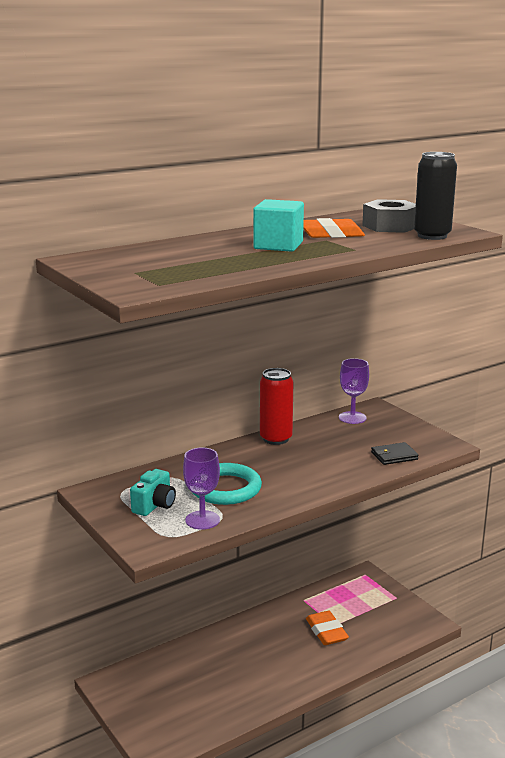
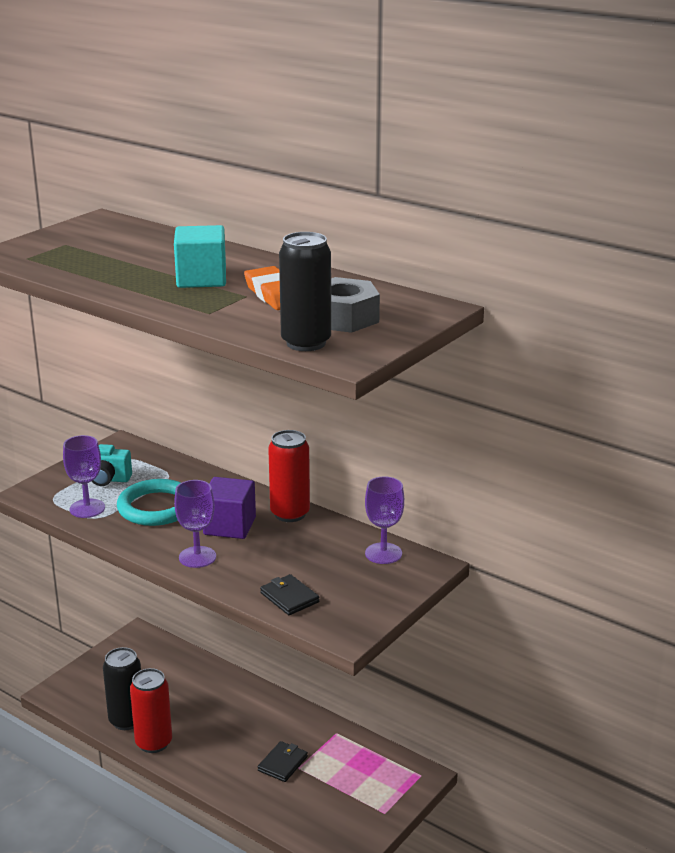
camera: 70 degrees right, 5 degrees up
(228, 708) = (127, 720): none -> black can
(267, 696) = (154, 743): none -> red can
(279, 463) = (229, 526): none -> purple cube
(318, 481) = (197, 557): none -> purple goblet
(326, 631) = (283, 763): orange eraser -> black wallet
■ ■ ■
**Exercise details:** Transcribe every entry above exactly as it stands, but skip the images.

**Task response:**
camera: 70 degrees right, 5 degrees up
(228, 708) = (127, 720): none -> black can
(267, 696) = (154, 743): none -> red can
(279, 463) = (229, 526): none -> purple cube
(318, 481) = (197, 557): none -> purple goblet
(326, 631) = (283, 763): orange eraser -> black wallet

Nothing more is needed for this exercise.